* Problem *
Would you please set down the data again exactly as given, excluding the pictures?

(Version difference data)

===

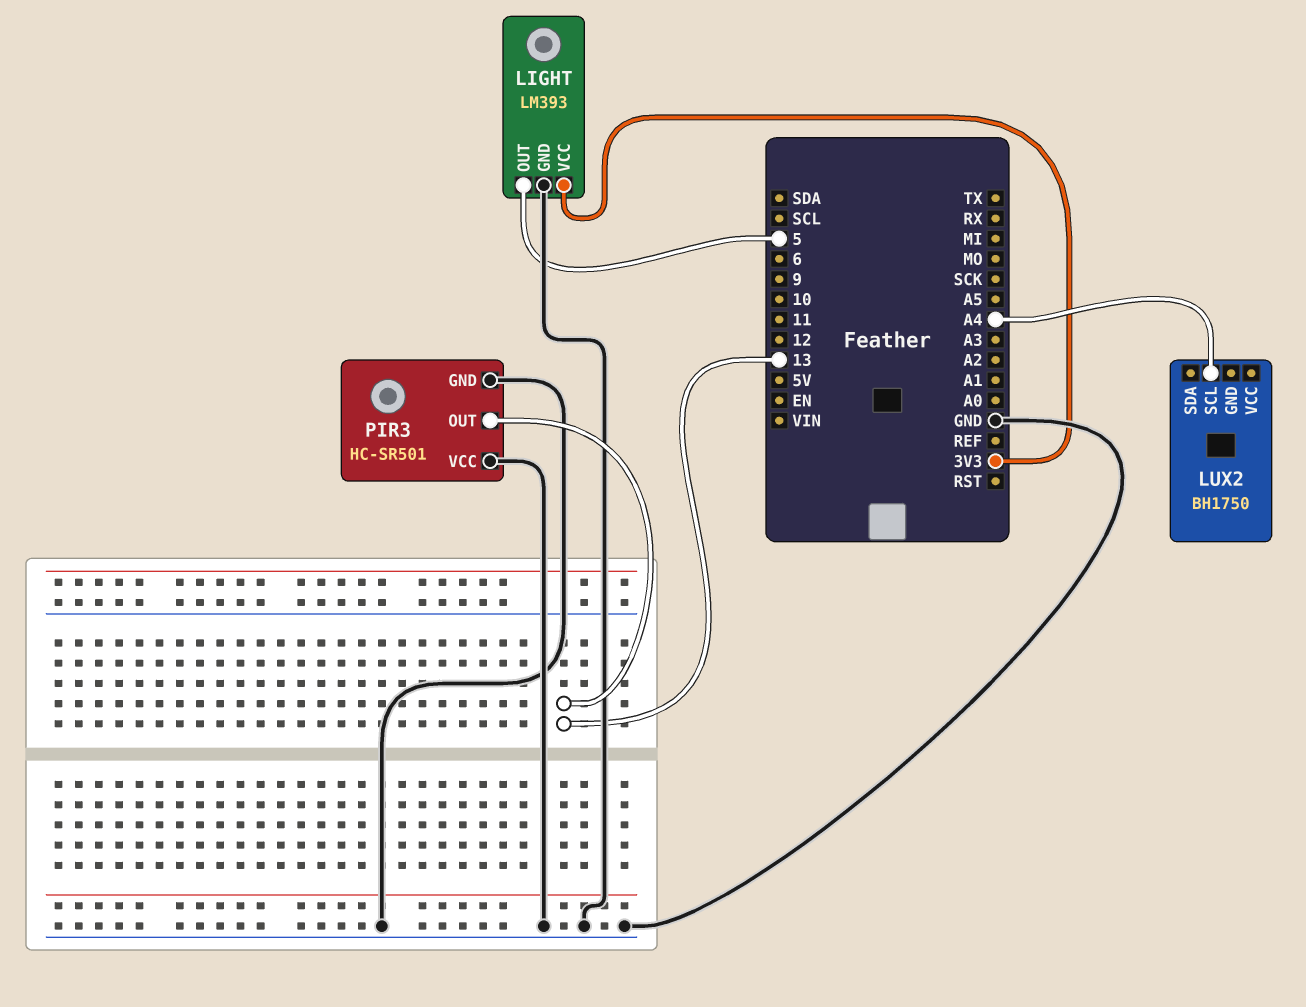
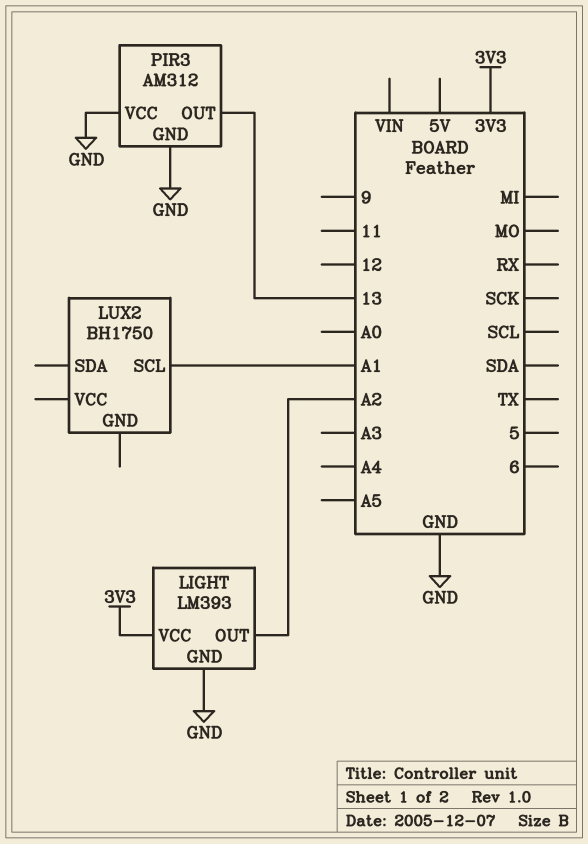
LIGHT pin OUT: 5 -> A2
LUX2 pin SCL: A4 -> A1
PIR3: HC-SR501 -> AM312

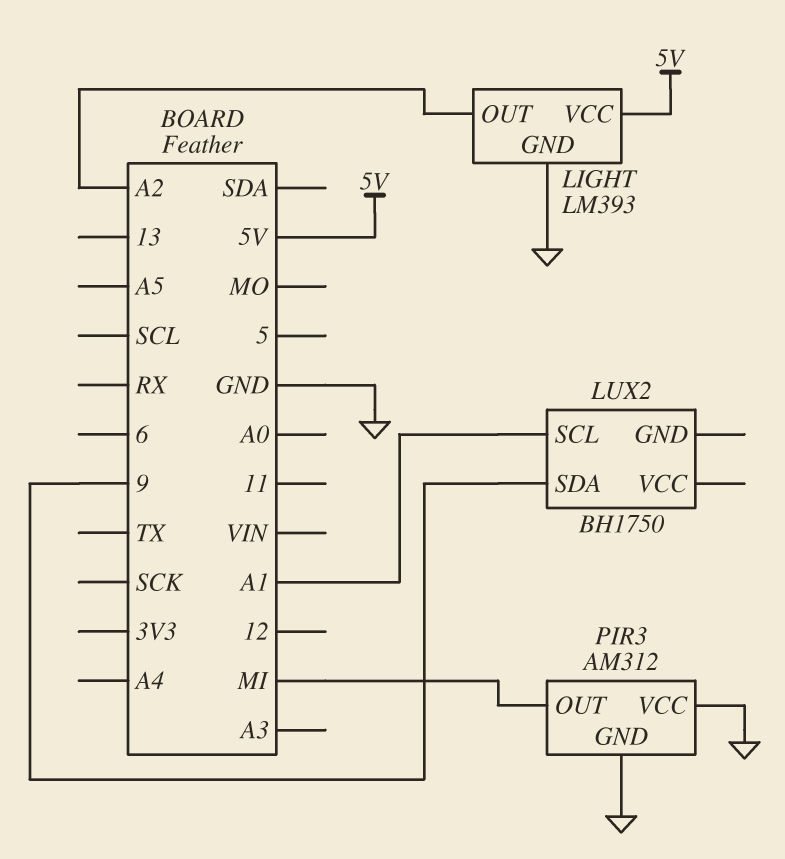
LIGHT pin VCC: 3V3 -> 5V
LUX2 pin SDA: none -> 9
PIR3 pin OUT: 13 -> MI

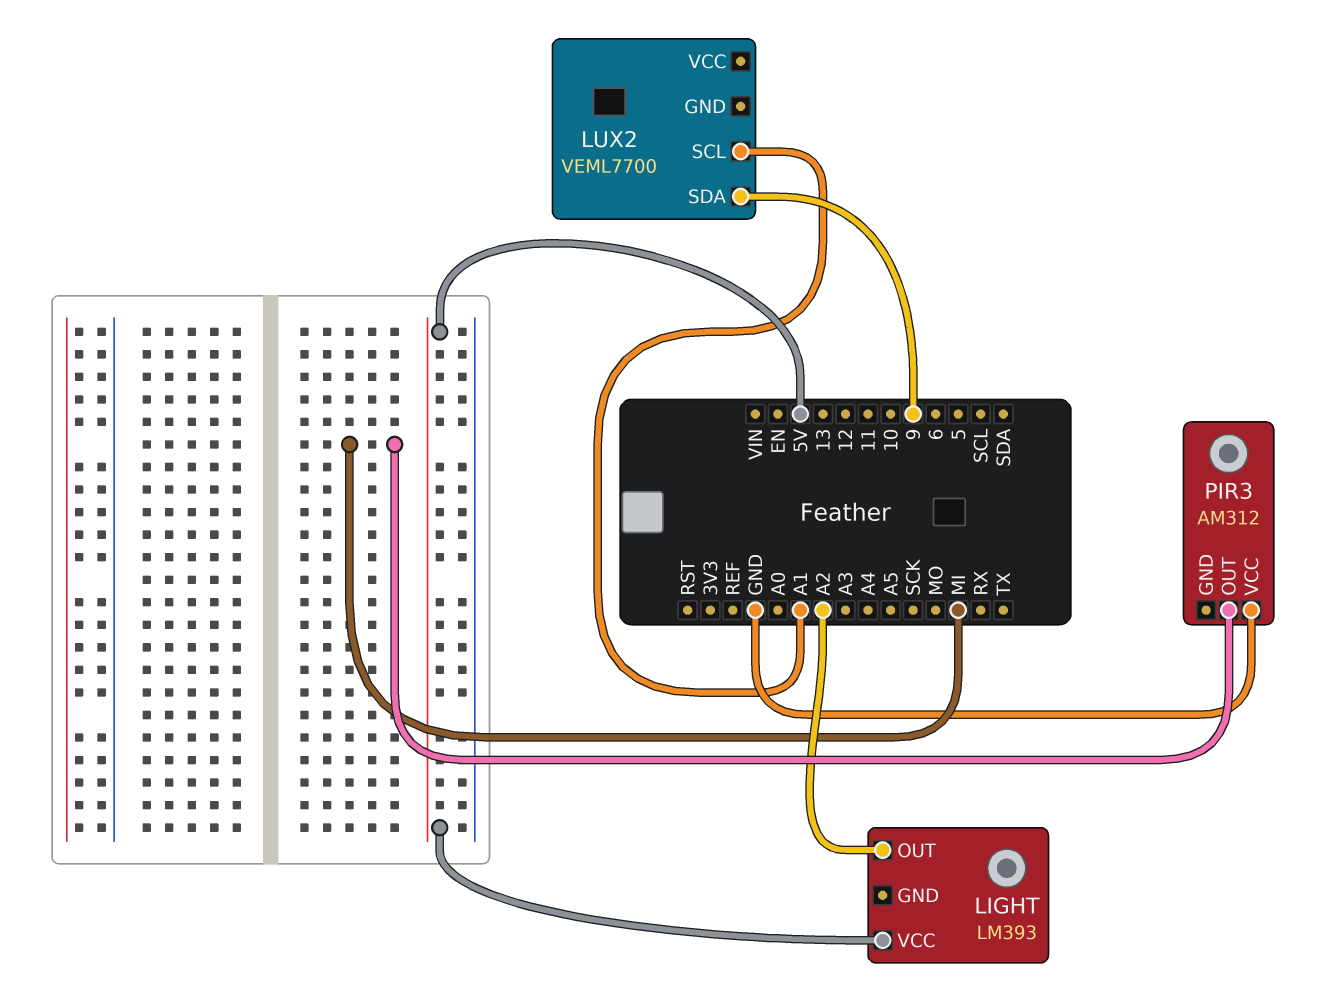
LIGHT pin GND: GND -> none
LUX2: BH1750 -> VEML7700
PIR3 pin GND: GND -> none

===

* Response *
LIGHT pin OUT: 5 -> A2
LUX2 pin SCL: A4 -> A1
PIR3: HC-SR501 -> AM312

LIGHT pin VCC: 3V3 -> 5V
LUX2 pin SDA: none -> 9
PIR3 pin OUT: 13 -> MI

LIGHT pin GND: GND -> none
LUX2: BH1750 -> VEML7700
PIR3 pin GND: GND -> none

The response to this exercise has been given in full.